[Before-and-after object listings]

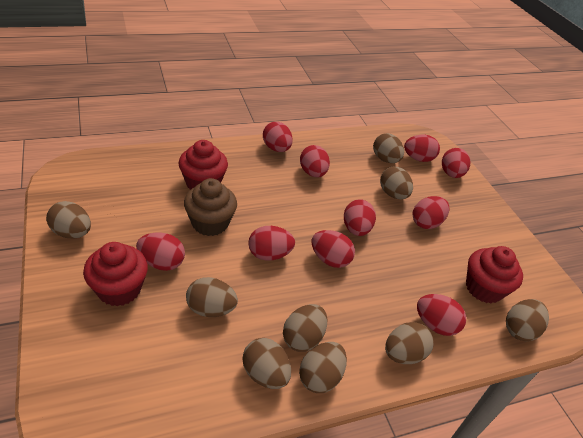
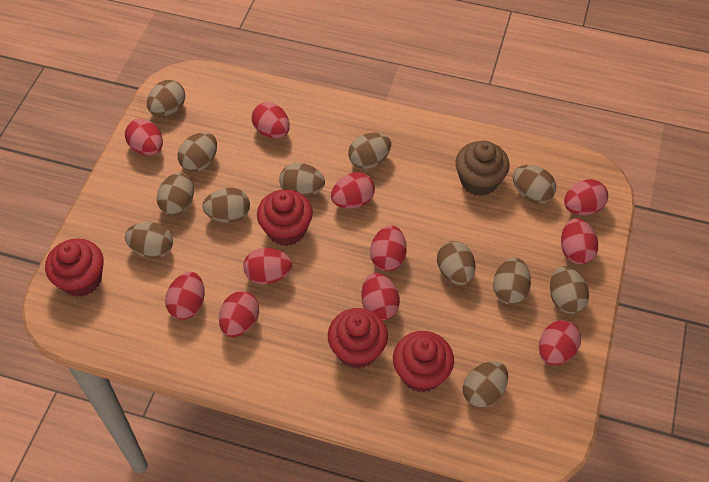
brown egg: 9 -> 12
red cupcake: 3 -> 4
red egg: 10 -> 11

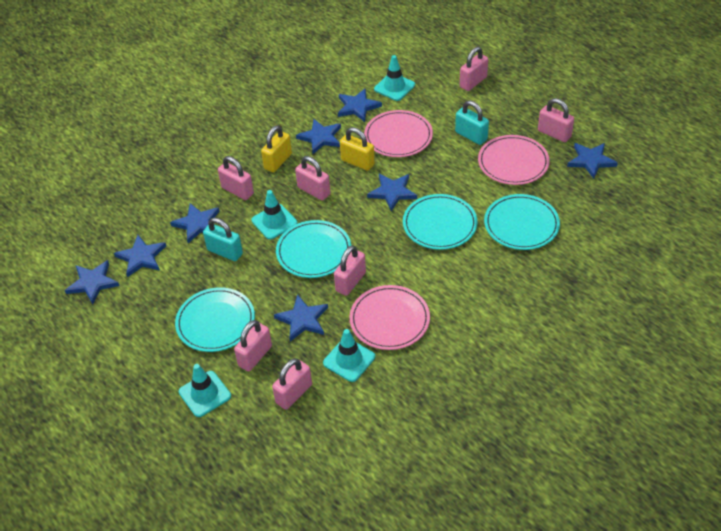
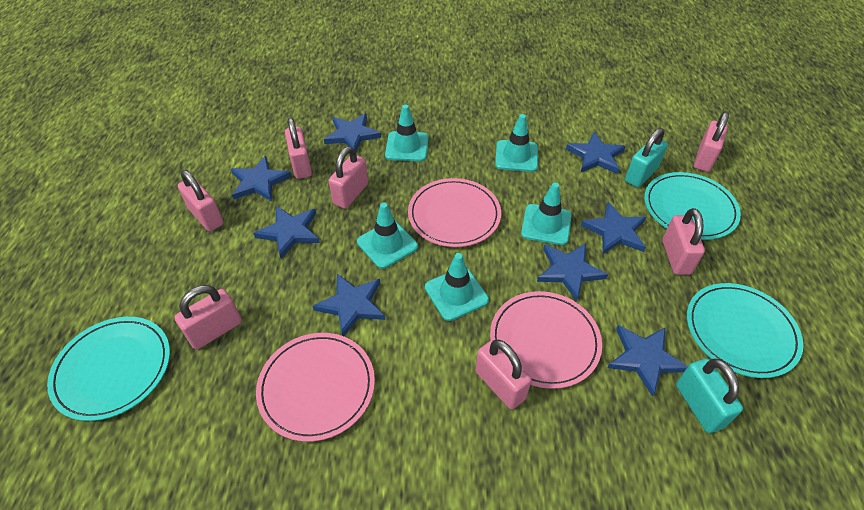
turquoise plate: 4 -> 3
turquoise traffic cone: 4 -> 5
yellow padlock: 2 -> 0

### [GOAL OF THE EXERCISE]
Please tally the lines in the data above containing the string "turquoise", and give the number alone.

### [SOLUTION BELOW]
2